• **Task prompt**: In the entries below, find the line with "white capsule: 8 -> 6" and print exactly every line from there up to and including the line with "yellow capsule: 5 -> 6", with no other lines.

• **Data for this task**:
◆ ◆ ◆ ◆
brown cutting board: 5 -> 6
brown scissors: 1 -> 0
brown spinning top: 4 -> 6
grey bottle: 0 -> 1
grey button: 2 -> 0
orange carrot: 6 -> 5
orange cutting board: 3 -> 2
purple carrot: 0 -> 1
◆ ◆ ◆ ◆
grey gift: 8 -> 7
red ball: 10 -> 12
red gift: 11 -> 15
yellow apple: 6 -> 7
◆ ◆ ◆ ◆
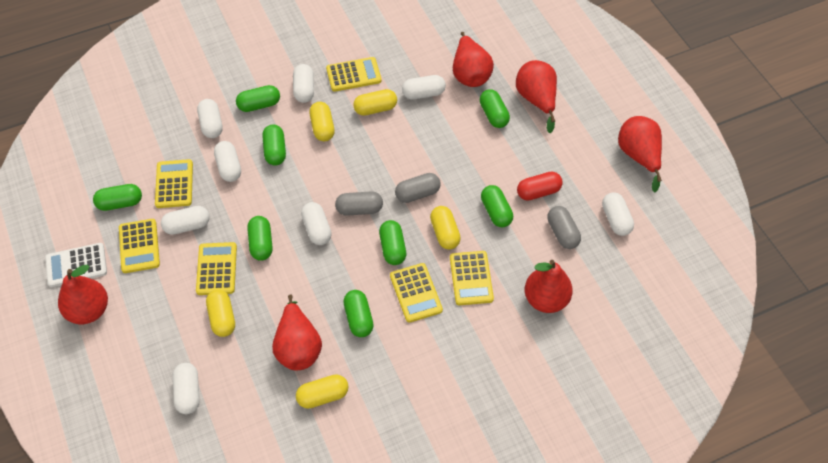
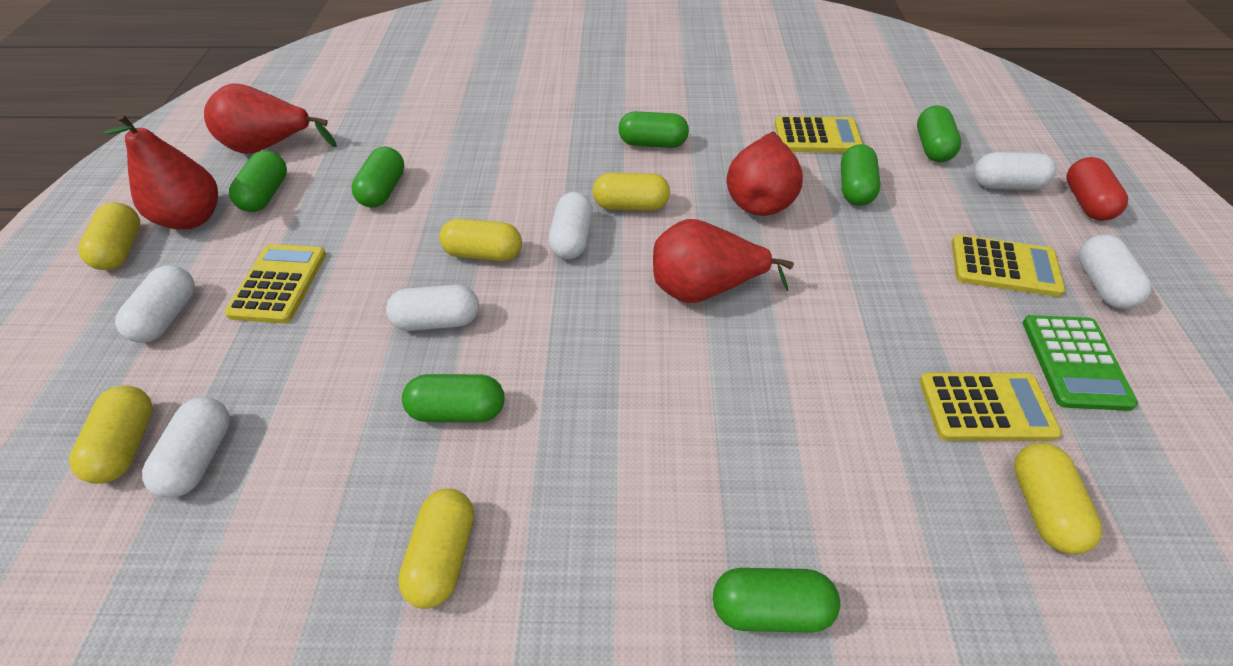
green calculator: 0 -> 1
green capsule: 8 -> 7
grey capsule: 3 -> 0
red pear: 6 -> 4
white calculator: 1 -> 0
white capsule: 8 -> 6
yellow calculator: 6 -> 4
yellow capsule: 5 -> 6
◆ ◆ ◆ ◆
• **Your response**:
white capsule: 8 -> 6
yellow calculator: 6 -> 4
yellow capsule: 5 -> 6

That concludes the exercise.